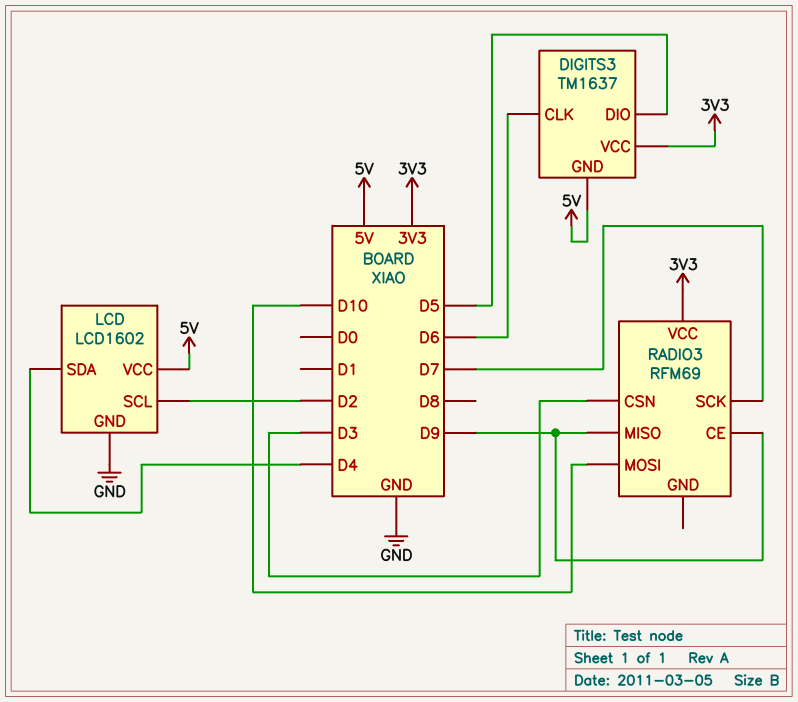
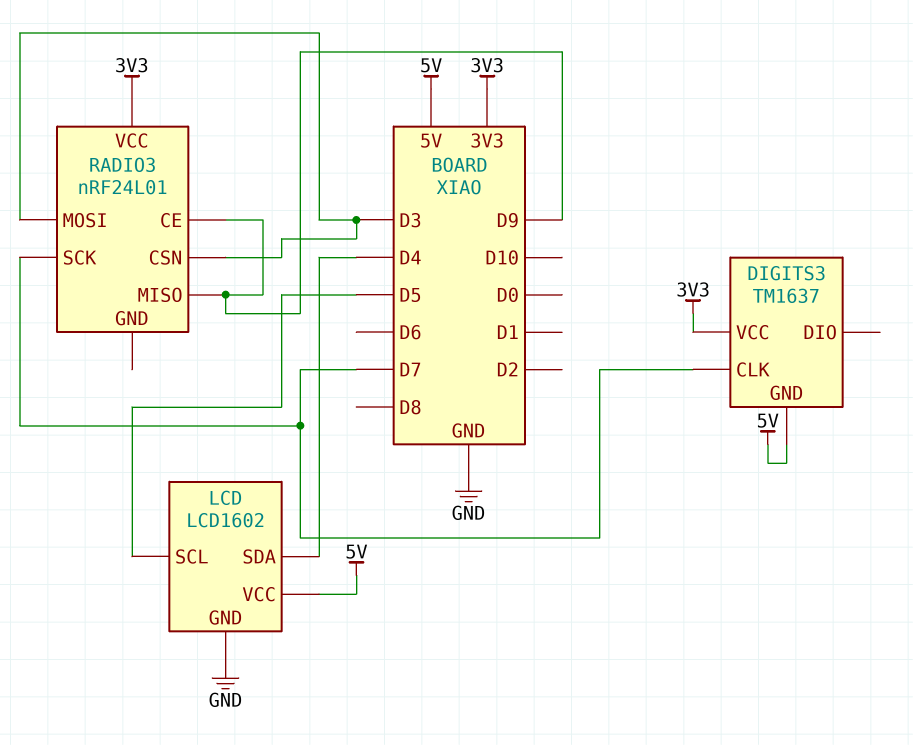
DIGITS3 pin CLK: D6 -> D7
DIGITS3 pin DIO: D5 -> none
LCD pin SCL: D2 -> D5
RADIO3: RFM69 -> nRF24L01
RADIO3 pin MOSI: D10 -> D3

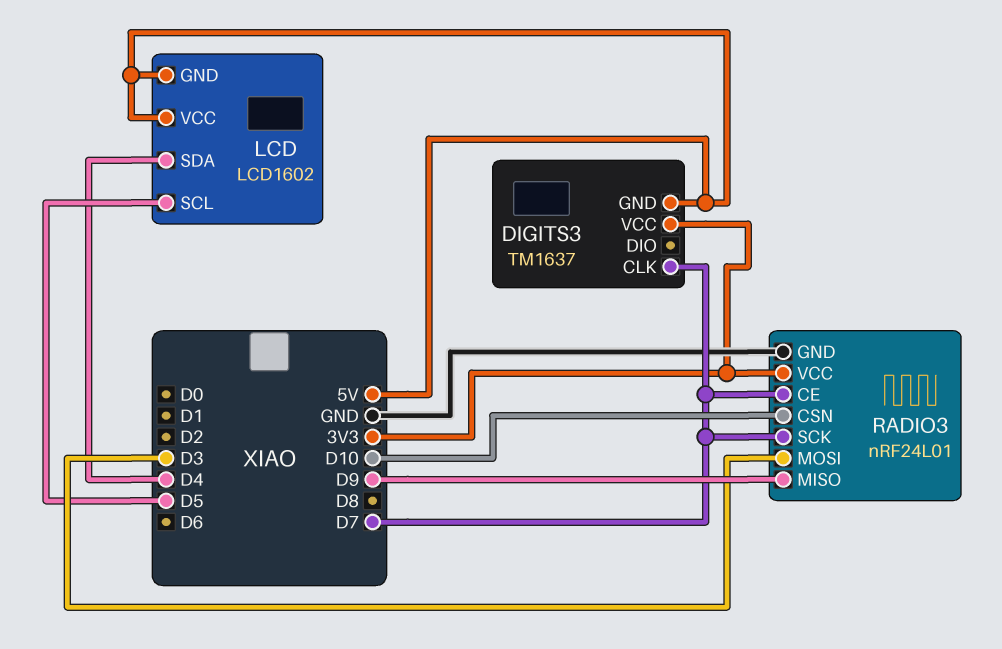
LCD pin GND: GND -> 5V
RADIO3 pin CE: D9 -> D7
RADIO3 pin CSN: D3 -> D10
RADIO3 pin GND: none -> GND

========================================

Aim of the task:
Each line above where the word "none" occurs should be copied out.

Written answer:
DIGITS3 pin DIO: D5 -> none
RADIO3 pin GND: none -> GND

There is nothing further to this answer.